(Spatial reasoning data)
##########

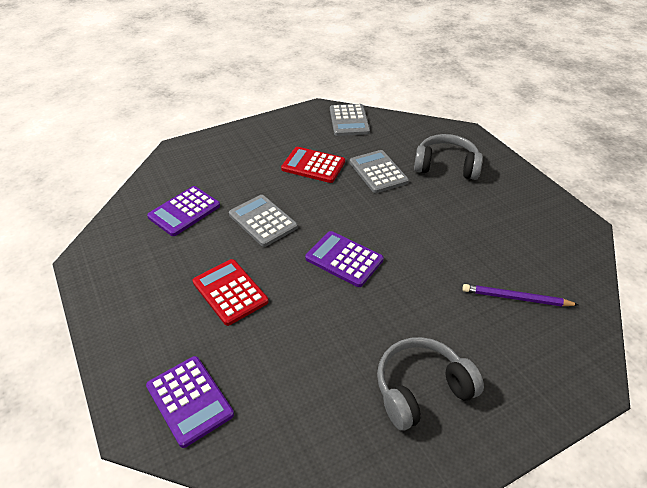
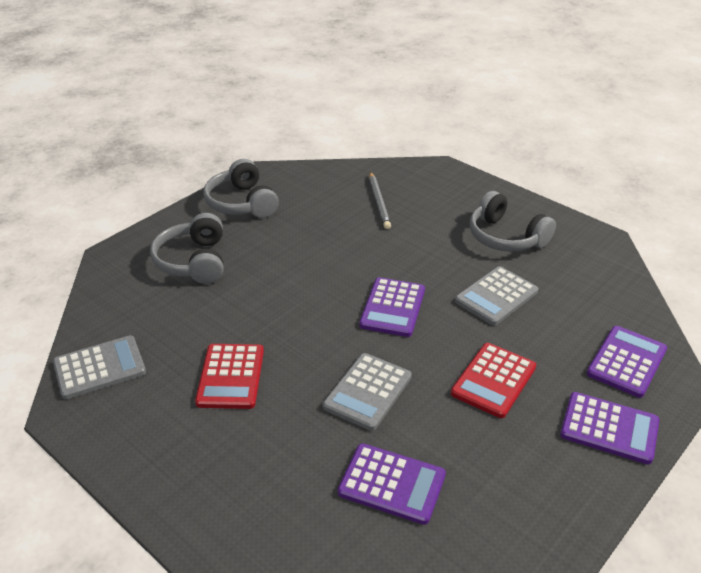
camera: 110 degrees left, 5 degrees down
grey calculator [350,150,409,193] -> grey calculator moved to [455,266,538,325]
purple pencil [463,284,579,307] -> grey pencil [369,172,391,229]
none -> grey headphones [203,159,279,218]
none -> purple calculator [560,392,660,464]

##########

## Exercise brief
Word for word, set down every line of the records above, and leave the pictures out.

## Task result
camera: 110 degrees left, 5 degrees down
grey calculator [350,150,409,193] -> grey calculator moved to [455,266,538,325]
purple pencil [463,284,579,307] -> grey pencil [369,172,391,229]
none -> grey headphones [203,159,279,218]
none -> purple calculator [560,392,660,464]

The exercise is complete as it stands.